_EXERCISE GOAL_
Please retype the records below exactly as they appear, but leave out the pictures.

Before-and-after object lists
+++

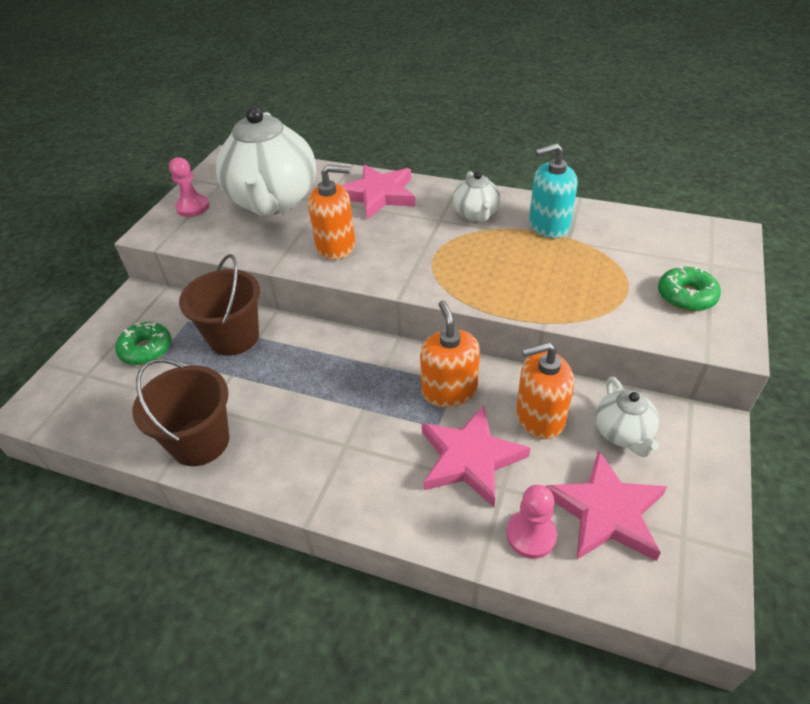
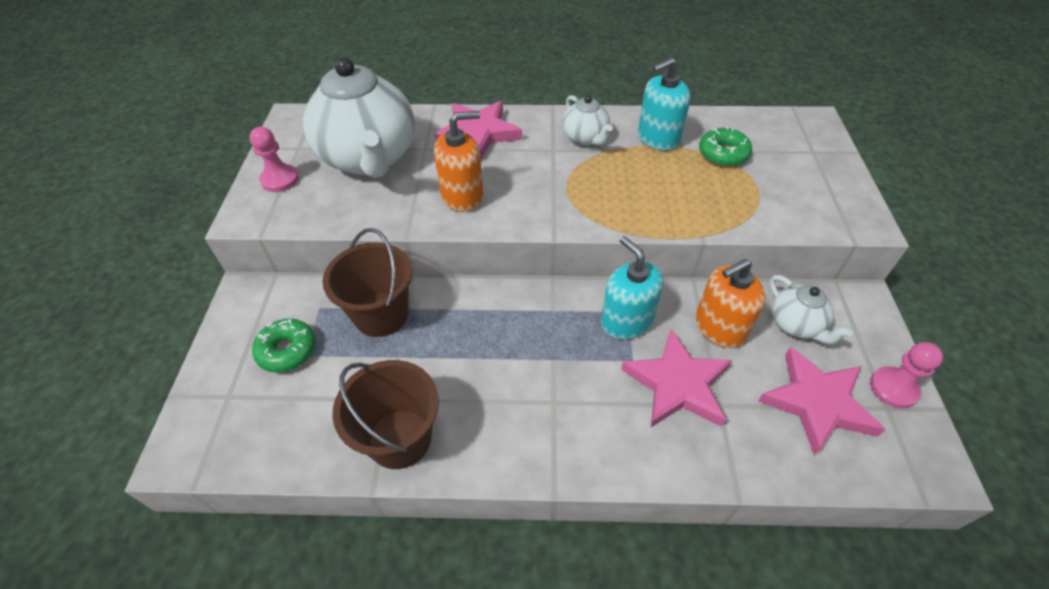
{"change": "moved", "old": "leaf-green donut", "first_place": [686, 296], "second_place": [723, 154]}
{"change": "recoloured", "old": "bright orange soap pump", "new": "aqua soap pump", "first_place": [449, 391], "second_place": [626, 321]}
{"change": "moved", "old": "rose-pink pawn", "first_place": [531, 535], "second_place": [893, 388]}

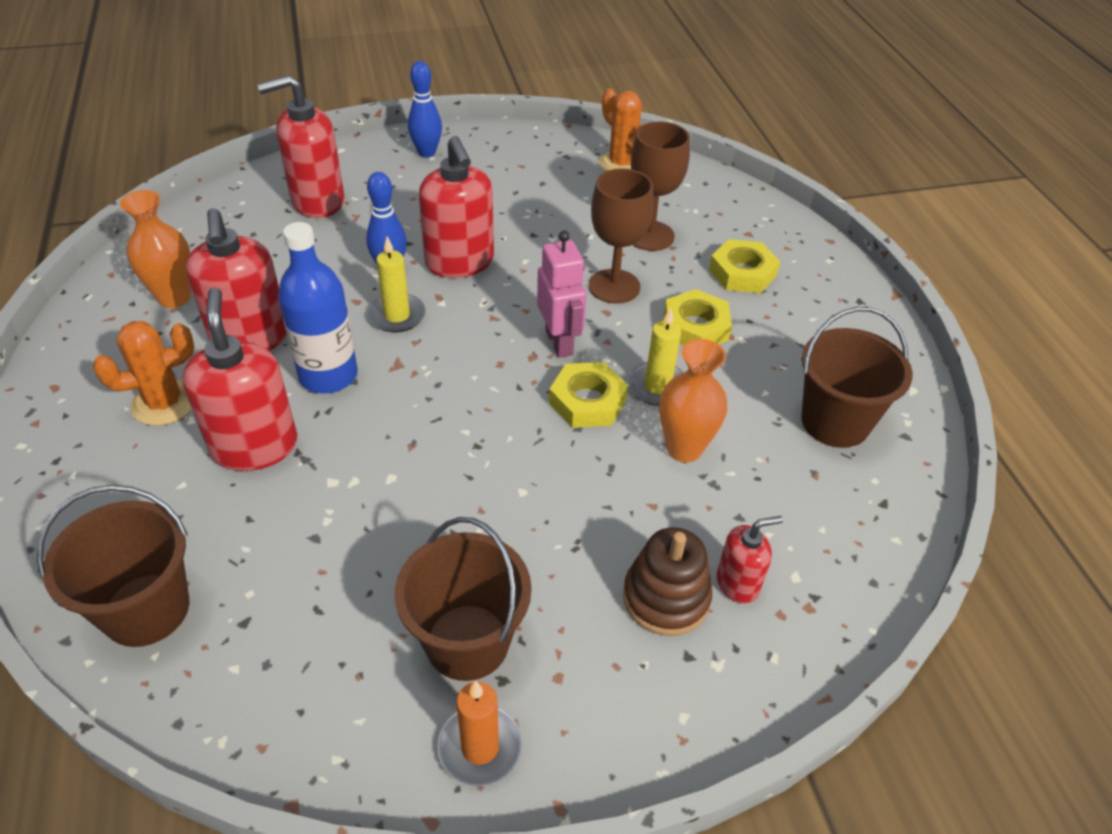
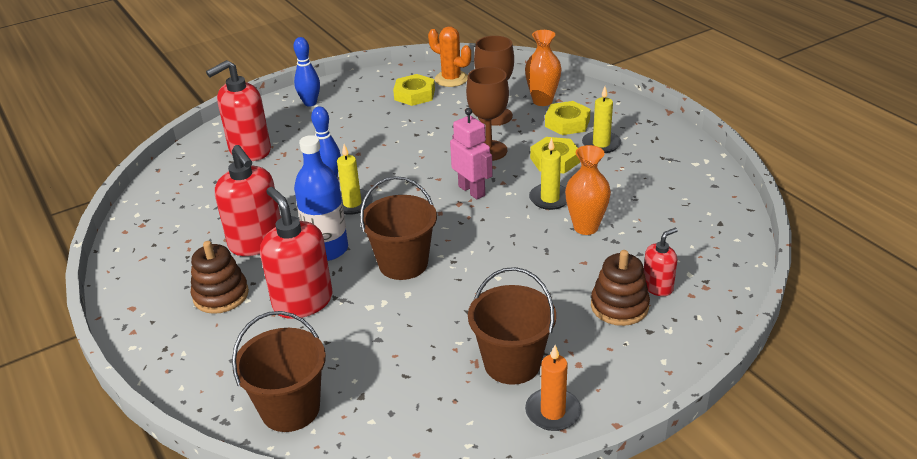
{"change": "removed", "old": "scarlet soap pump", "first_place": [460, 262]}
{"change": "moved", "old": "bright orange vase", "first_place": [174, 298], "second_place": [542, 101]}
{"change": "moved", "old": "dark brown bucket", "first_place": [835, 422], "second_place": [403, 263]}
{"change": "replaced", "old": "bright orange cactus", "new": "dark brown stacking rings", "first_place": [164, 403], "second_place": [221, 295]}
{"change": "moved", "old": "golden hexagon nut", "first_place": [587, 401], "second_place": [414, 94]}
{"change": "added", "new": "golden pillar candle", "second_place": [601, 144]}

+++

_ANSWER SPACE_
{"change": "moved", "old": "leaf-green donut", "first_place": [686, 296], "second_place": [723, 154]}
{"change": "recoloured", "old": "bright orange soap pump", "new": "aqua soap pump", "first_place": [449, 391], "second_place": [626, 321]}
{"change": "moved", "old": "rose-pink pawn", "first_place": [531, 535], "second_place": [893, 388]}

{"change": "removed", "old": "scarlet soap pump", "first_place": [460, 262]}
{"change": "moved", "old": "bright orange vase", "first_place": [174, 298], "second_place": [542, 101]}
{"change": "moved", "old": "dark brown bucket", "first_place": [835, 422], "second_place": [403, 263]}
{"change": "replaced", "old": "bright orange cactus", "new": "dark brown stacking rings", "first_place": [164, 403], "second_place": [221, 295]}
{"change": "moved", "old": "golden hexagon nut", "first_place": [587, 401], "second_place": [414, 94]}
{"change": "added", "new": "golden pillar candle", "second_place": [601, 144]}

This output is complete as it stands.